_WHAT TO PRODUCE_. Set down again, exactly and only, the lines from the one that contains "[551, 354, 647, 449]" through the last line of the records below, both included, but not the pictures.

BEGIN GIVEN RECORDS

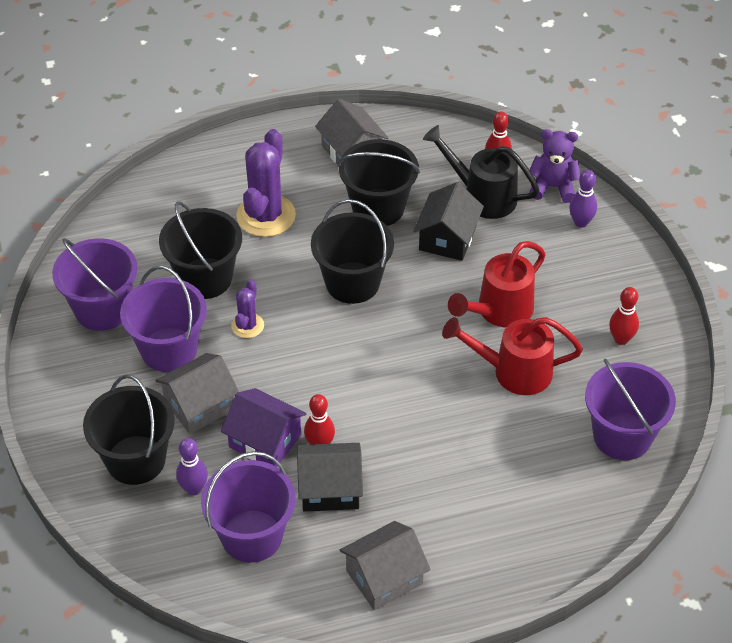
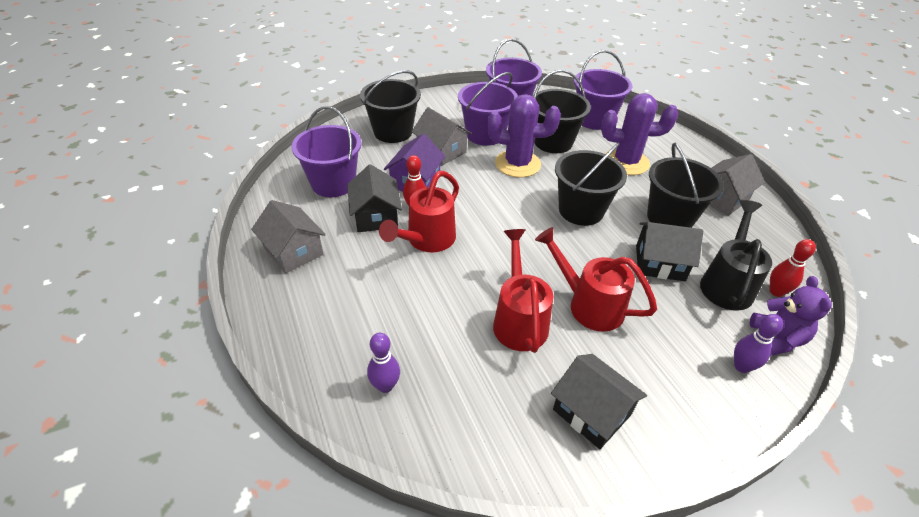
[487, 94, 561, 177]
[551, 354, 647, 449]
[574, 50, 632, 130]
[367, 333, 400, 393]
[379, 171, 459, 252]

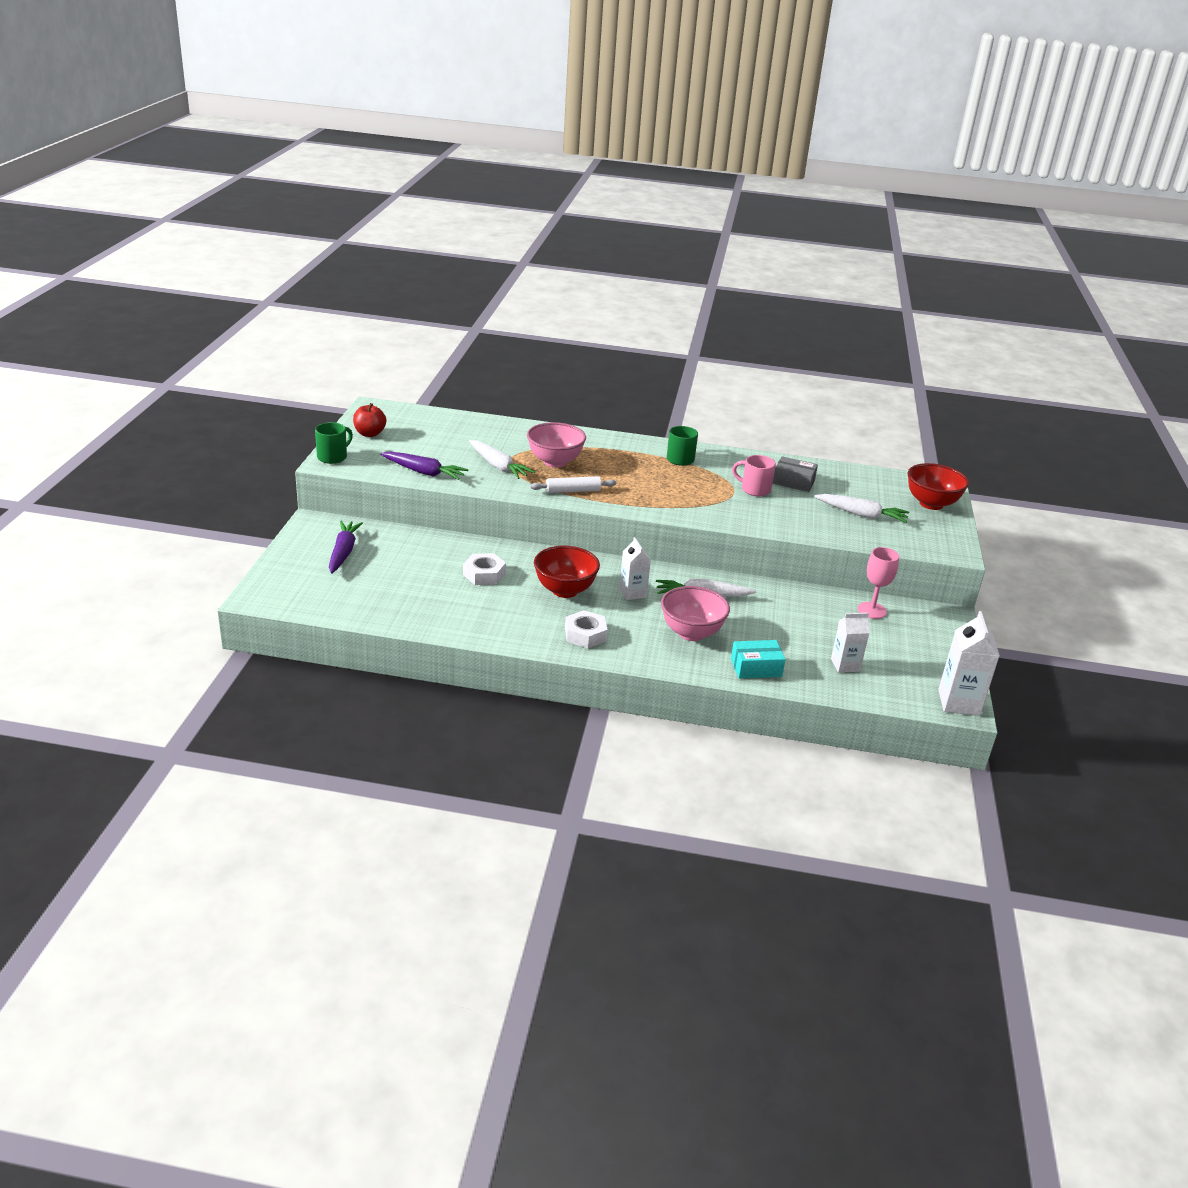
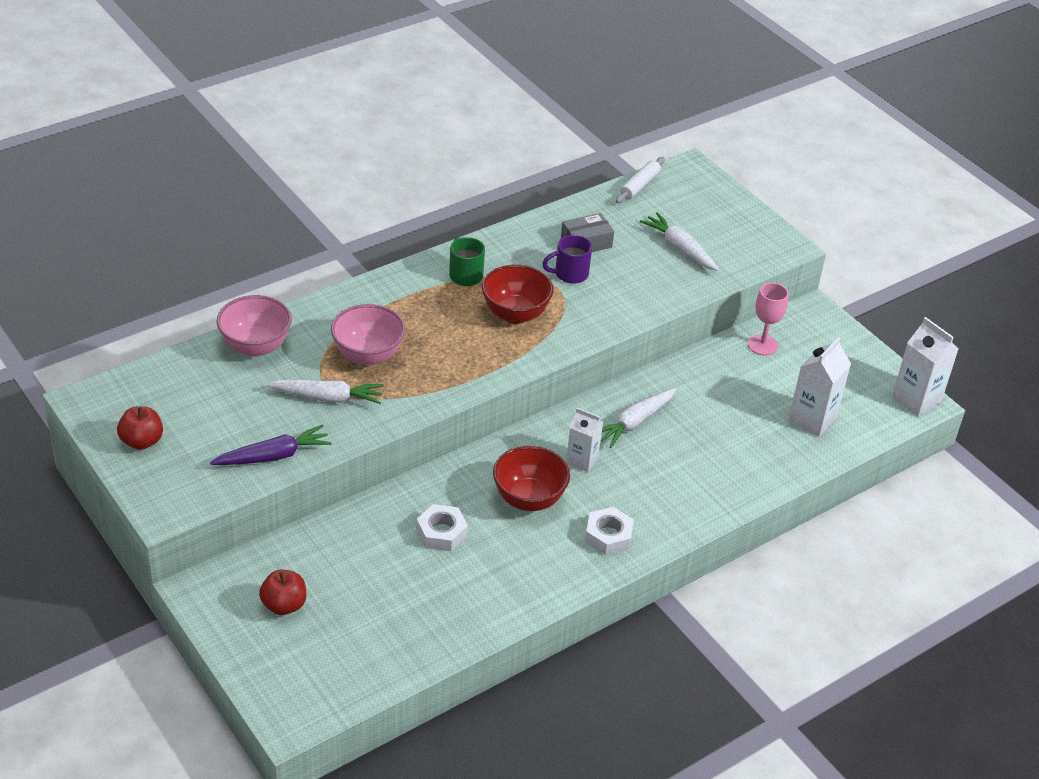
[315, 422, 353, 464] (first image)
[542, 235, 592, 284]
[482, 264, 553, 324]
[615, 157, 665, 203]
[640, 212, 720, 271]
[259, 570, 306, 615]
[216, 295, 292, 357]
[788, 337, 851, 437]
[731, 640, 786, 679] (first image)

END GIVEN RECORDS

_OUTPUT FOR THIS TASK_.
[551, 354, 647, 449]
[574, 50, 632, 130]
[367, 333, 400, 393]
[379, 171, 459, 252]

[315, 422, 353, 464] (first image)
[542, 235, 592, 284]
[482, 264, 553, 324]
[615, 157, 665, 203]
[640, 212, 720, 271]
[259, 570, 306, 615]
[216, 295, 292, 357]
[788, 337, 851, 437]
[731, 640, 786, 679] (first image)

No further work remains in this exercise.